*Task prompt*
Only the lines below starting at the one that contains "The pion/turquoise ended" and ending at the one that contains "What was the cylindre/bleu" are to be reproduced, exactly and with both ends kept.

(Scene change data)

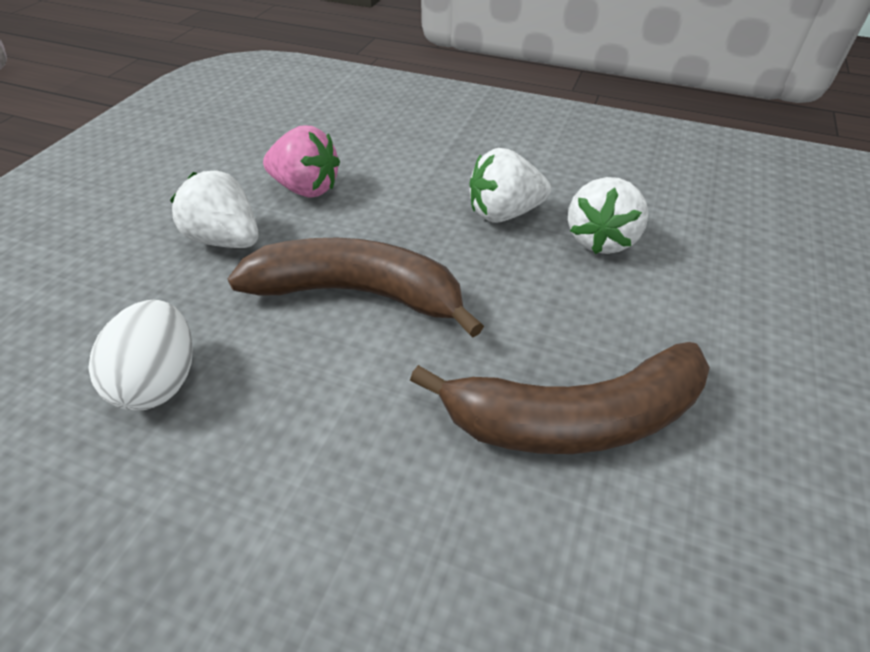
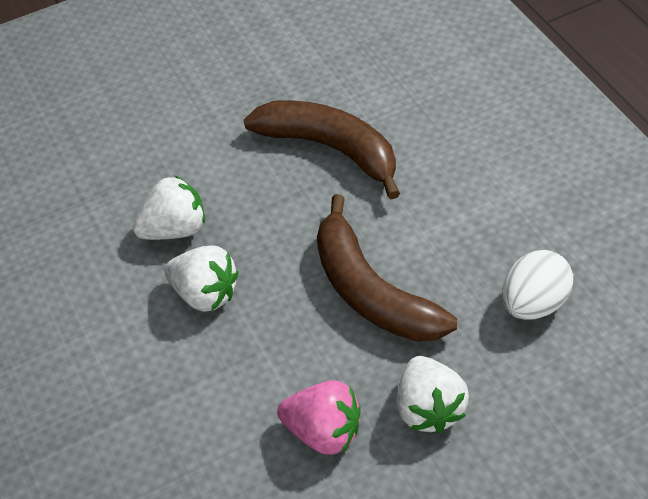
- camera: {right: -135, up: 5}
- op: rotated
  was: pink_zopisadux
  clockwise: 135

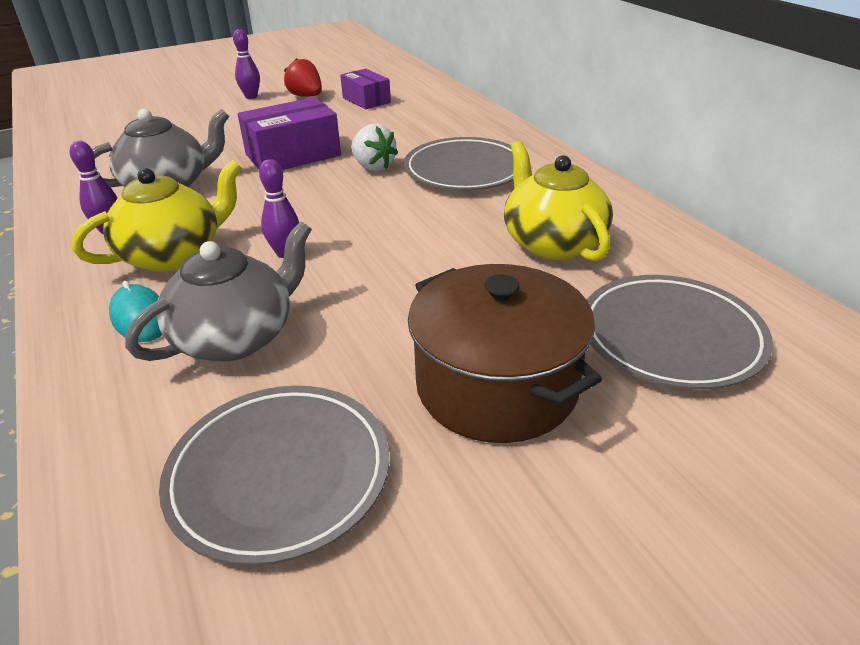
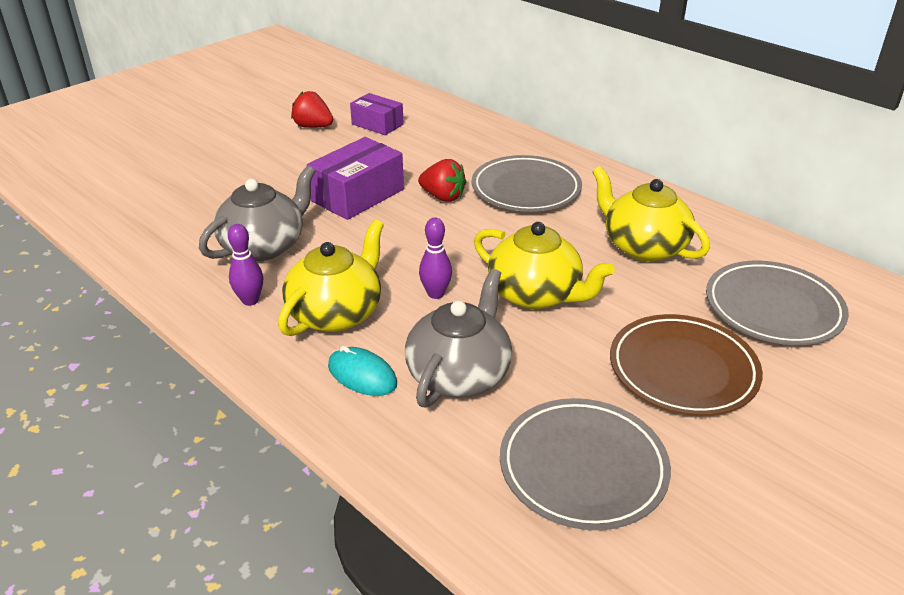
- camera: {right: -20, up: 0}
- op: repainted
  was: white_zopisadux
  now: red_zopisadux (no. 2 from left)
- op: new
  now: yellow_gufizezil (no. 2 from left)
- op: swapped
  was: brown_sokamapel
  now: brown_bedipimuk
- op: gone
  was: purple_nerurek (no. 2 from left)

==

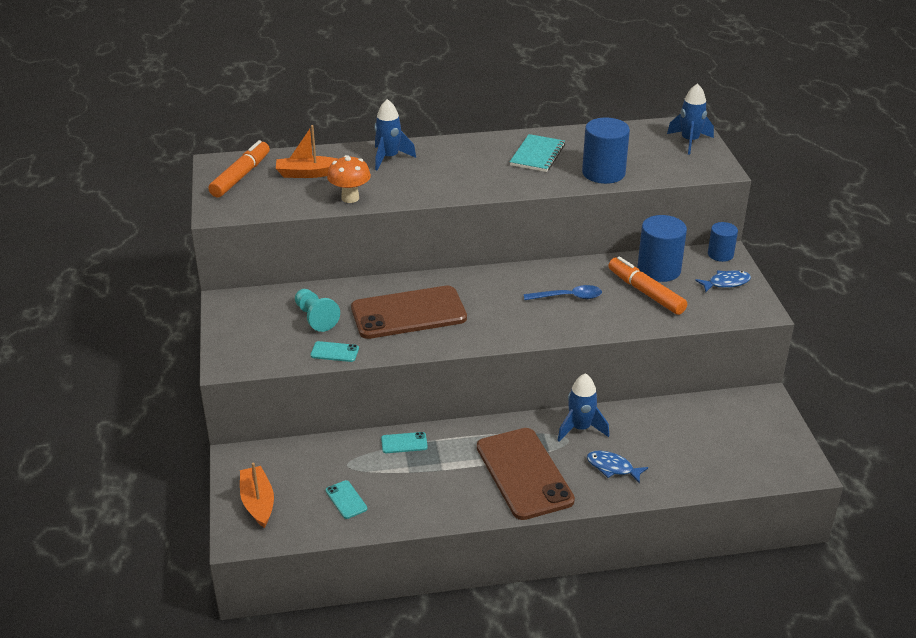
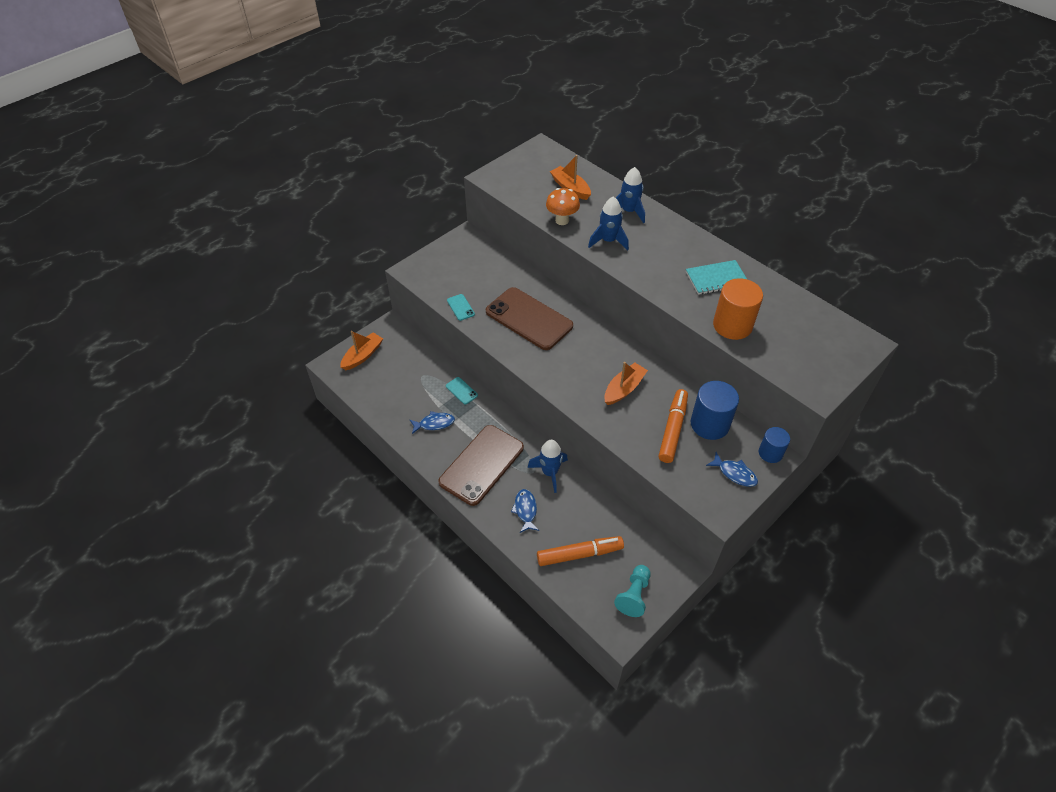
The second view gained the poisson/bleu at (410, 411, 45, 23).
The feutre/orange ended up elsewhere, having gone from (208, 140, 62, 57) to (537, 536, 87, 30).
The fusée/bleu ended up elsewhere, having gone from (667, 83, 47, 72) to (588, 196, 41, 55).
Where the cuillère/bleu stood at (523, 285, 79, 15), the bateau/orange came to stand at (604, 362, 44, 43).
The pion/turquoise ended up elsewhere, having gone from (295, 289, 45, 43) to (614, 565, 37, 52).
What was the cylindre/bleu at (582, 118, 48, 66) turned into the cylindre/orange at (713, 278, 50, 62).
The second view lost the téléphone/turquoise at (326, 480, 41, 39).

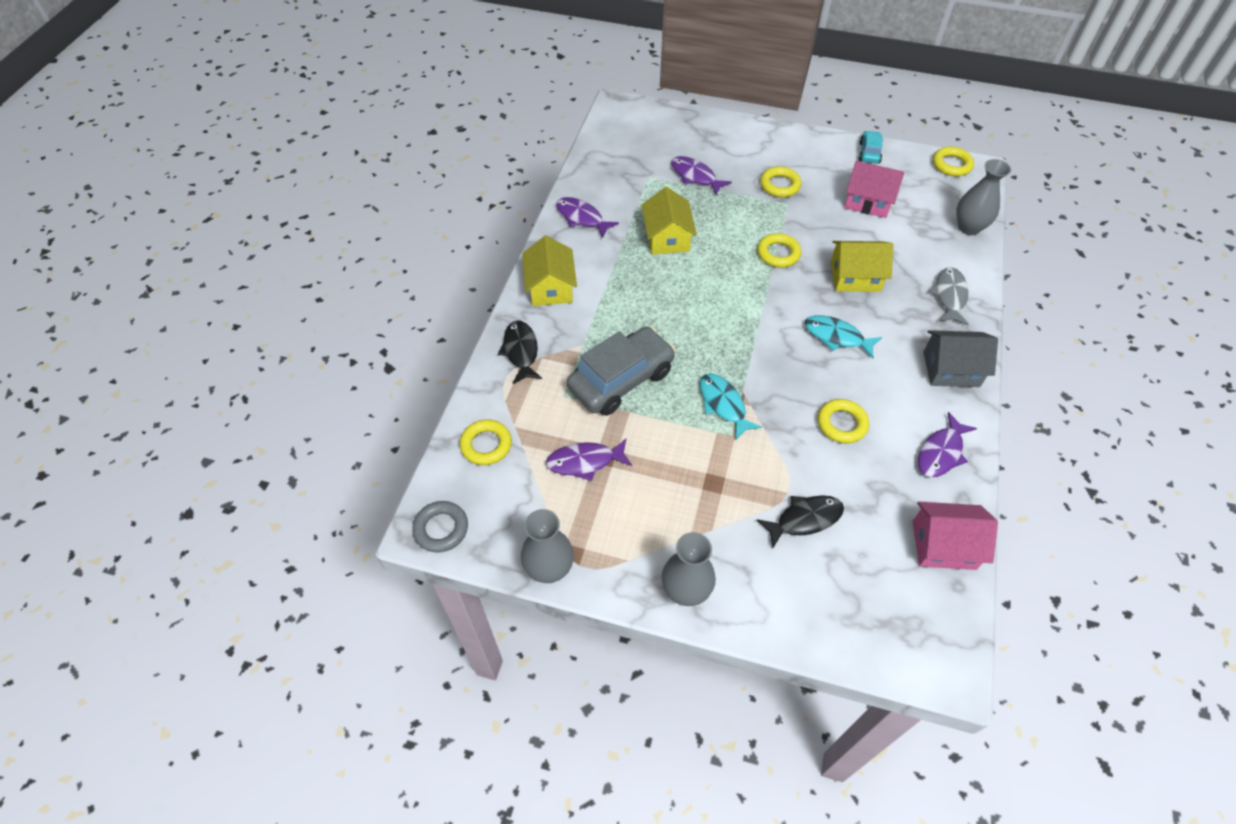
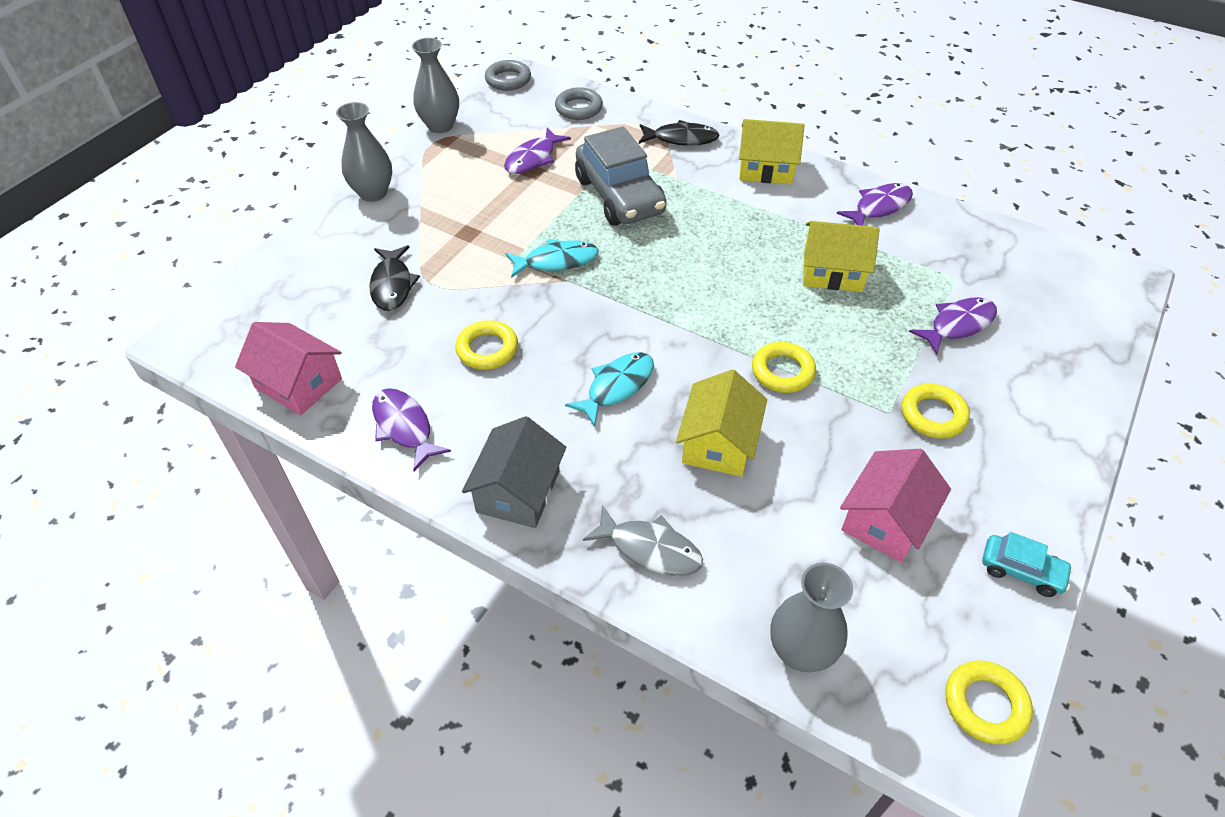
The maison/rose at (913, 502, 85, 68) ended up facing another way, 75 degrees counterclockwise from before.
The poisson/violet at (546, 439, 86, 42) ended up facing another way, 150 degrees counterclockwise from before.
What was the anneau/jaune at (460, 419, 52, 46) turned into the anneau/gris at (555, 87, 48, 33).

*Answer to the problem*
The pion/turquoise ended up elsewhere, having gone from (295, 289, 45, 43) to (614, 565, 37, 52).
What was the cylindre/bleu at (582, 118, 48, 66) turned into the cylindre/orange at (713, 278, 50, 62).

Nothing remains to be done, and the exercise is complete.